[The problem]: Hunt through the entries for the word "notebook" and copy each line in which it appears.

[Supplied data]:
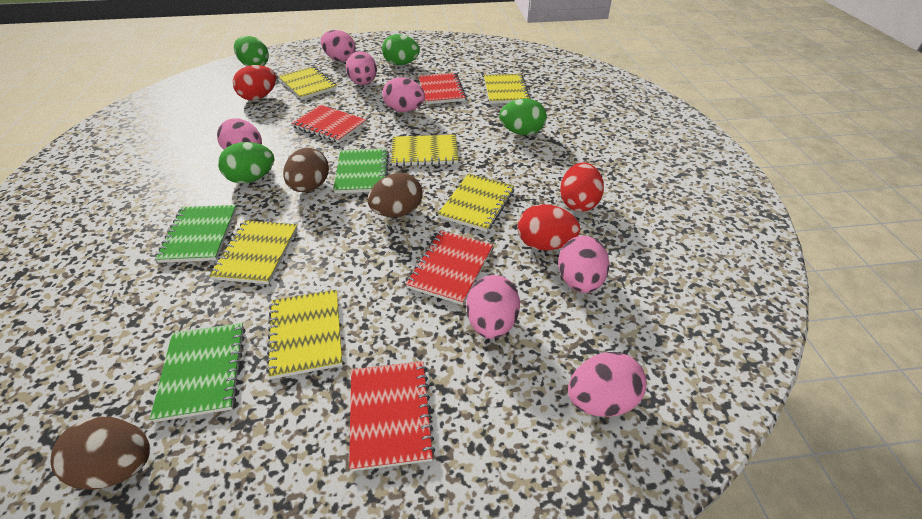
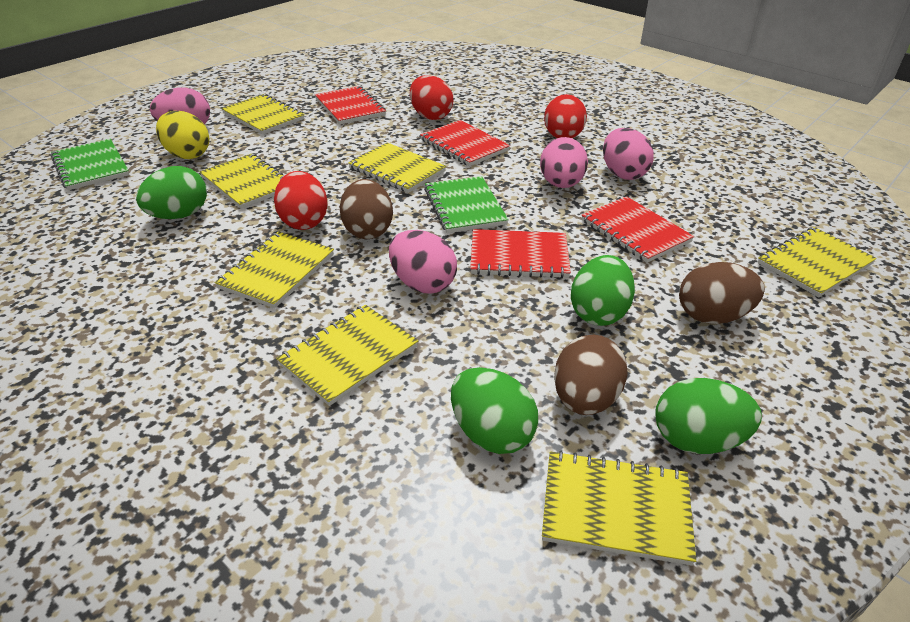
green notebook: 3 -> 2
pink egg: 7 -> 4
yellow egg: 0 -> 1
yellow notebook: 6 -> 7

---

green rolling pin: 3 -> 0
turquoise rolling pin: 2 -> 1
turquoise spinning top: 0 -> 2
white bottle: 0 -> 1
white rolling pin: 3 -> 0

[Problem solution]:
green notebook: 3 -> 2
yellow notebook: 6 -> 7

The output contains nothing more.